─── DATA UNDER STUDY

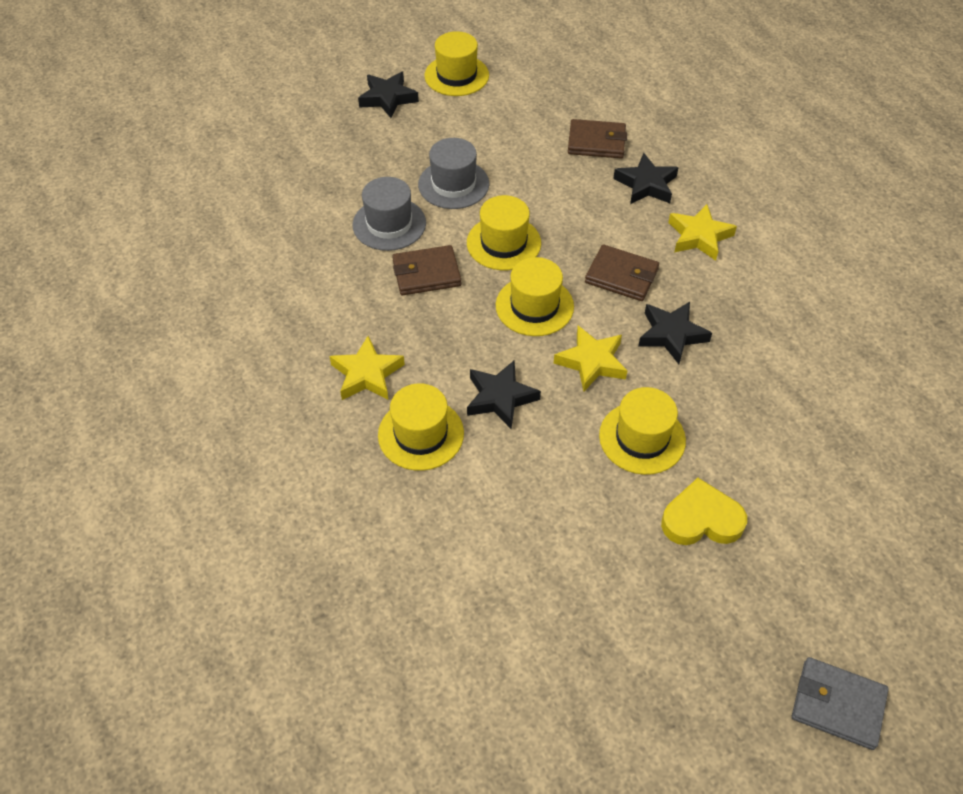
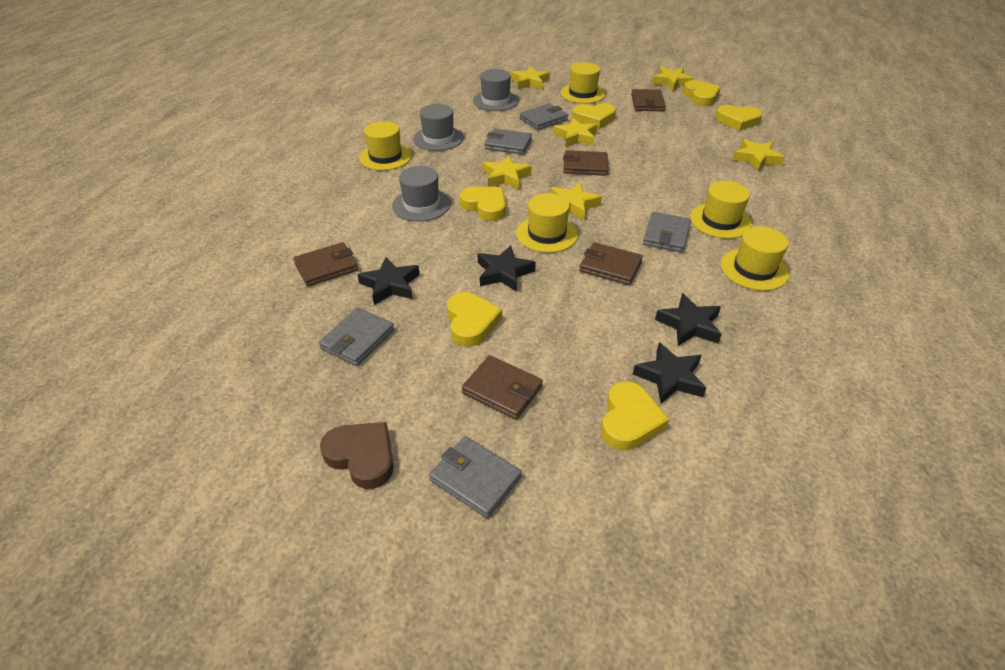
brown heart: 0 -> 1
brown wallet: 3 -> 5
grey hat: 2 -> 3
grey wallet: 1 -> 5
yellow heart: 1 -> 6
yellow star: 3 -> 6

──────

◆ **INSTRUCTIONS TO FOLLOW**
The records above must be repeated in full and exactly, but without any of the pictures.

◆ **RESPONSE TO THE EXERCISE**
brown heart: 0 -> 1
brown wallet: 3 -> 5
grey hat: 2 -> 3
grey wallet: 1 -> 5
yellow heart: 1 -> 6
yellow star: 3 -> 6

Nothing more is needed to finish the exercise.